» **EXERCISE GOAL**: Repeat every entry in the listing below, exactly.

Records from a data collection
--- Start ---

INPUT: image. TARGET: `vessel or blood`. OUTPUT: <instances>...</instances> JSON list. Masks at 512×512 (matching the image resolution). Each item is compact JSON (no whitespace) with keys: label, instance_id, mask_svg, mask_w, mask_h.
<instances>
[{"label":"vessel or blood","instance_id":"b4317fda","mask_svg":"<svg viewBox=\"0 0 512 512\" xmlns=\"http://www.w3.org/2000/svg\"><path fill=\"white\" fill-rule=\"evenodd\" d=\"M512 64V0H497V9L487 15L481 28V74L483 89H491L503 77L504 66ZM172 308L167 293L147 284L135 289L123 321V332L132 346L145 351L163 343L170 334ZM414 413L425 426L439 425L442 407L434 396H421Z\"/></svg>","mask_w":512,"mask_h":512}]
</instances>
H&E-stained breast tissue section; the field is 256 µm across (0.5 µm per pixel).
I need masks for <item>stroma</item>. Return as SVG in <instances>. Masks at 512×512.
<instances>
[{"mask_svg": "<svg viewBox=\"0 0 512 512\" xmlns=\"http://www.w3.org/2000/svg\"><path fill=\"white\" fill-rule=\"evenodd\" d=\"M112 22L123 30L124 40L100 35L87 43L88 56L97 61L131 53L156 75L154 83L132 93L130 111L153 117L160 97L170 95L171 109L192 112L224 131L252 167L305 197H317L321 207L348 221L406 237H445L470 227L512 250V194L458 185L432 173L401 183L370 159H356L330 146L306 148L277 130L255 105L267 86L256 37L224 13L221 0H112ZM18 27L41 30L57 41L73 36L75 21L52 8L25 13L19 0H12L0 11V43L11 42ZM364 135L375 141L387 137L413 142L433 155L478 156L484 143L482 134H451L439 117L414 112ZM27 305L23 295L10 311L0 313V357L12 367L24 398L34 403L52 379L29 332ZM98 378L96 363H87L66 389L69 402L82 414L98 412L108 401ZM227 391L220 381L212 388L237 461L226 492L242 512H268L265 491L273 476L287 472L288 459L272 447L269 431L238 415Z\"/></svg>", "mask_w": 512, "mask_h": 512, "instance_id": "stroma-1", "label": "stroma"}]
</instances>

--- End ---

» **EXERCISE ANSWER**:
INPUT: image. TARGET: `vessel or blood`. OUTPUT: <instances>...</instances> JSON list. Masks at 512×512 (matching the image resolution). Each item is compact JSON (no whitespace) with keys: label, instance_id, mask_svg, mask_w, mask_h.
<instances>
[{"label":"vessel or blood","instance_id":"b4317fda","mask_svg":"<svg viewBox=\"0 0 512 512\" xmlns=\"http://www.w3.org/2000/svg\"><path fill=\"white\" fill-rule=\"evenodd\" d=\"M512 64V0H497V9L487 15L481 28V74L483 89H491L503 77L504 66ZM172 308L167 293L147 284L135 289L123 321V332L132 346L145 351L163 343L170 334ZM414 413L425 426L439 425L442 407L434 396H421Z\"/></svg>","mask_w":512,"mask_h":512}]
</instances>
H&E-stained breast tissue section; the field is 256 µm across (0.5 µm per pixel).
I need masks for <item>stroma</item>. Return as SVG in <instances>. Masks at 512×512.
<instances>
[{"mask_svg": "<svg viewBox=\"0 0 512 512\" xmlns=\"http://www.w3.org/2000/svg\"><path fill=\"white\" fill-rule=\"evenodd\" d=\"M112 22L123 30L124 40L100 35L87 43L88 56L97 61L131 53L156 75L154 83L132 93L130 111L153 117L160 97L170 95L171 109L192 112L224 131L252 167L305 197H317L321 207L348 221L406 237H445L470 227L512 250V194L458 185L432 173L401 183L370 159H356L330 146L306 148L277 130L255 105L267 86L256 37L224 13L221 0H112ZM18 27L41 30L57 41L73 36L75 21L52 8L25 13L19 0H12L0 11V43L11 42ZM364 135L375 141L387 137L413 142L433 155L478 156L484 143L482 134H451L439 117L414 112ZM27 305L23 295L10 311L0 313V357L12 367L24 398L34 403L52 379L29 332ZM98 378L96 363H87L66 389L69 402L82 414L98 412L108 401ZM227 391L220 381L212 388L237 461L226 492L242 512H268L265 491L273 476L287 472L288 459L272 447L269 431L238 415Z\"/></svg>", "mask_w": 512, "mask_h": 512, "instance_id": "stroma-1", "label": "stroma"}]
</instances>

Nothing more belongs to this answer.